### [Exercise aim]
Below are the records; print exactly the lines from the one with "KEYS2 pin K3: A2 -> D13" through the last, both included, and leave the pictures out.

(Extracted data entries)
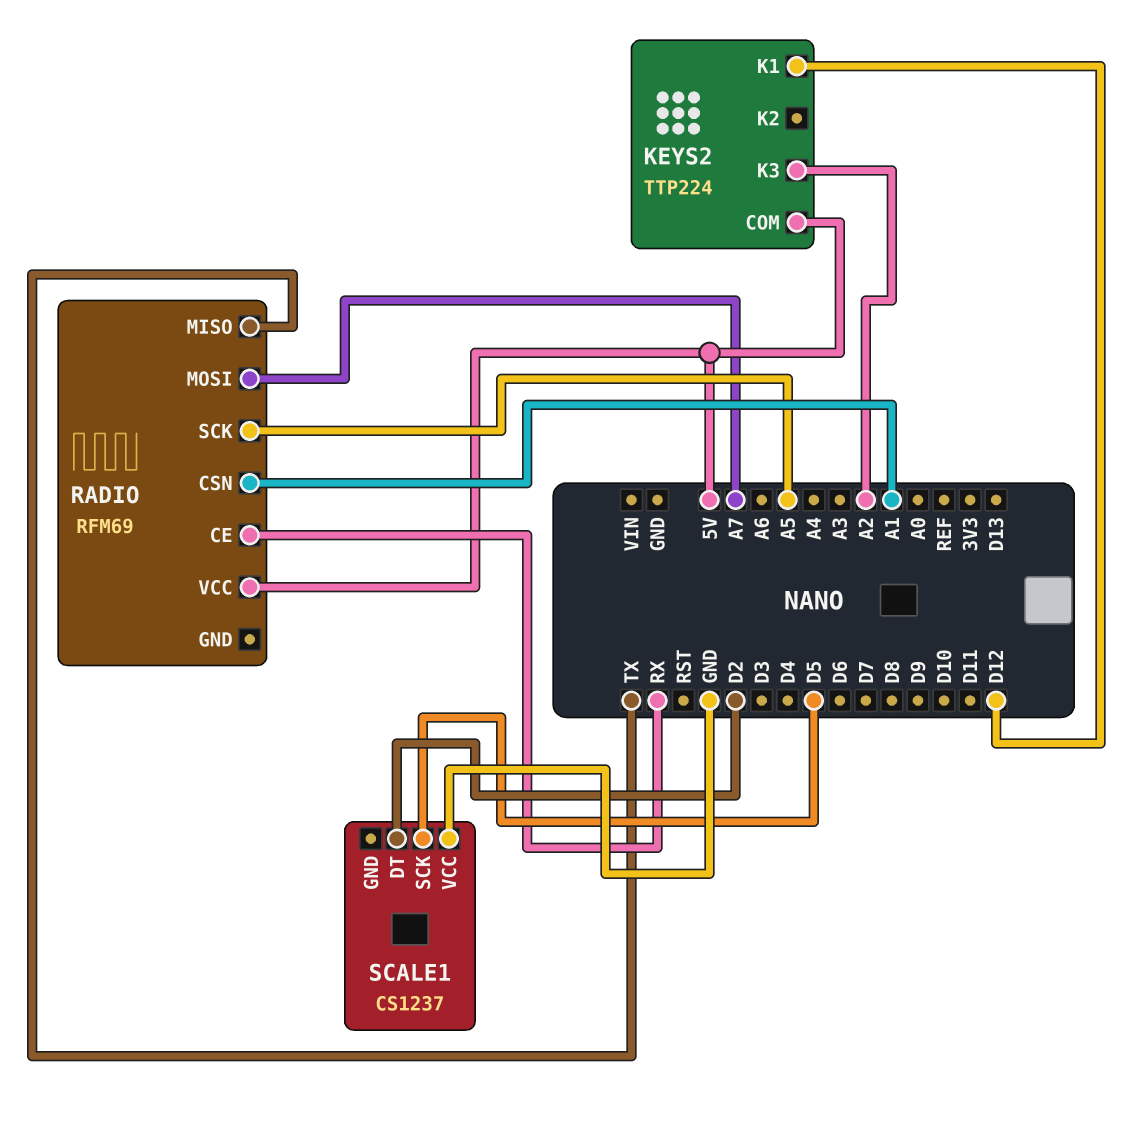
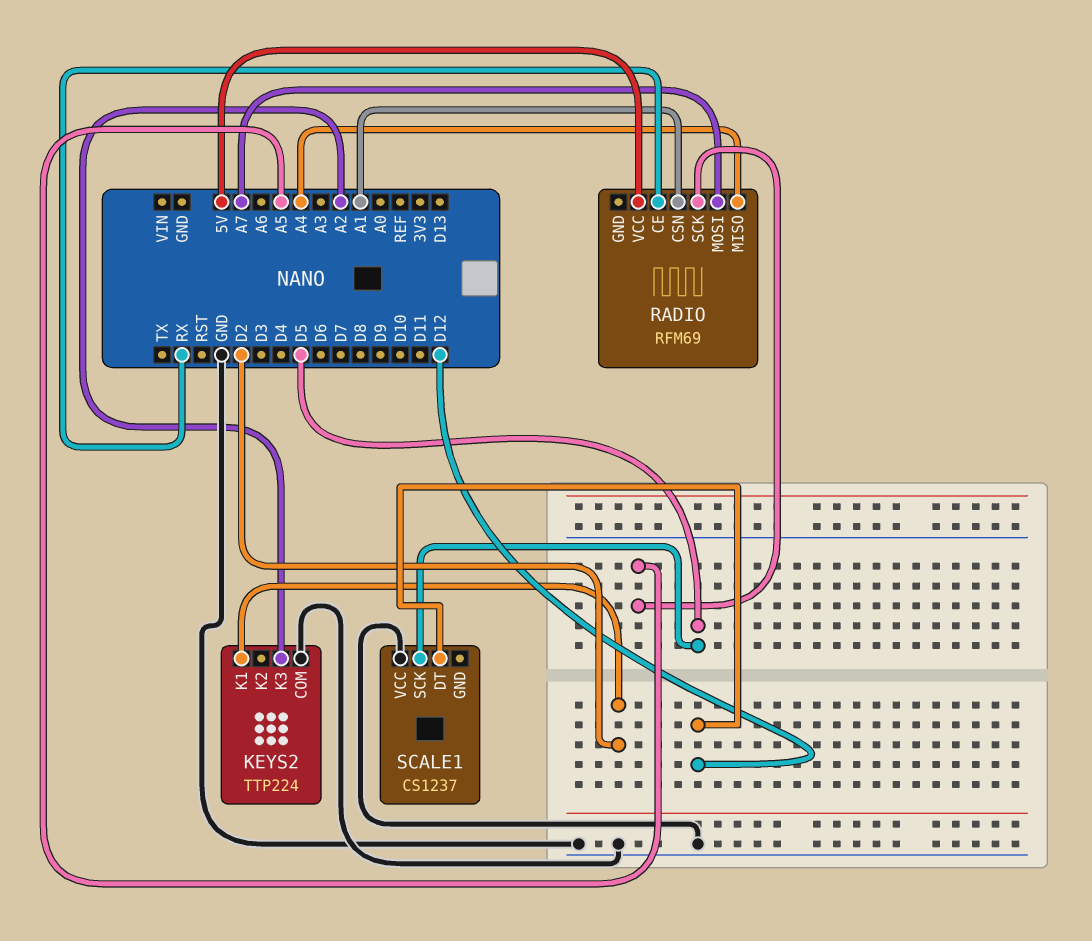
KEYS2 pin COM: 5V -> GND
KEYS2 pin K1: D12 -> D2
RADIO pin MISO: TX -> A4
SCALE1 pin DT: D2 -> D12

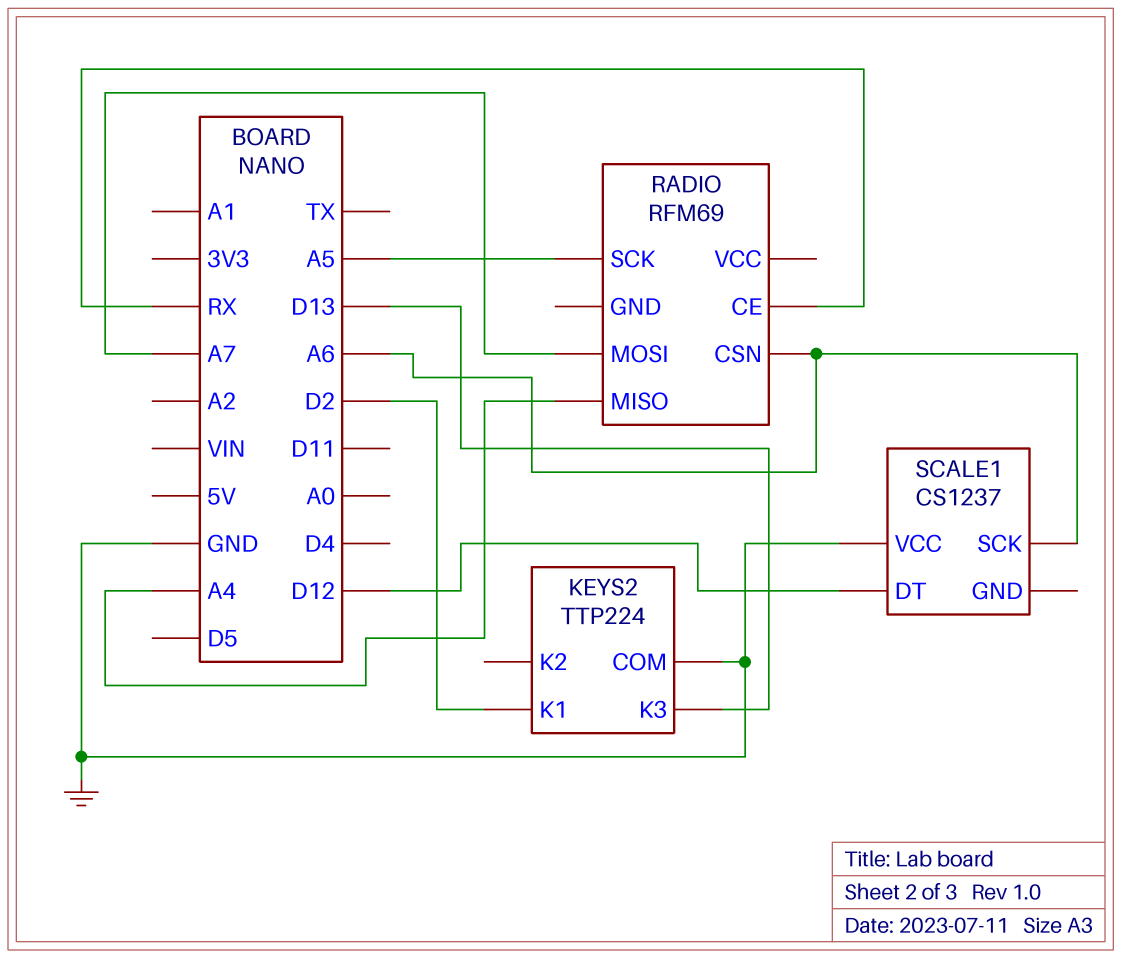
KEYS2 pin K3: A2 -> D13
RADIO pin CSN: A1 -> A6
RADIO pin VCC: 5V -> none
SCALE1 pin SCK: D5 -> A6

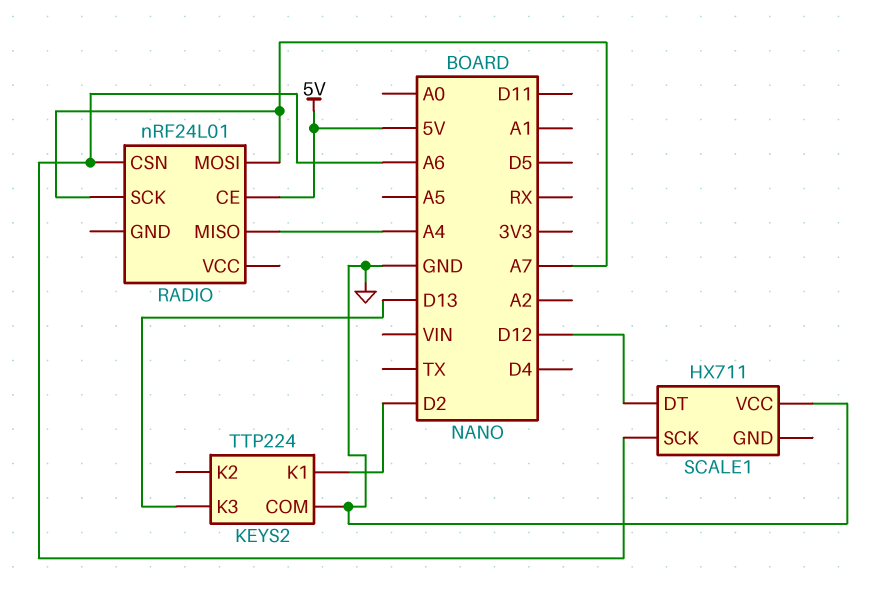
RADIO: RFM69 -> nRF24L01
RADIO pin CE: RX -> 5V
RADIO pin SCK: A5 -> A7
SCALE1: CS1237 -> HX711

### [Answer section]
KEYS2 pin K3: A2 -> D13
RADIO pin CSN: A1 -> A6
RADIO pin VCC: 5V -> none
SCALE1 pin SCK: D5 -> A6

RADIO: RFM69 -> nRF24L01
RADIO pin CE: RX -> 5V
RADIO pin SCK: A5 -> A7
SCALE1: CS1237 -> HX711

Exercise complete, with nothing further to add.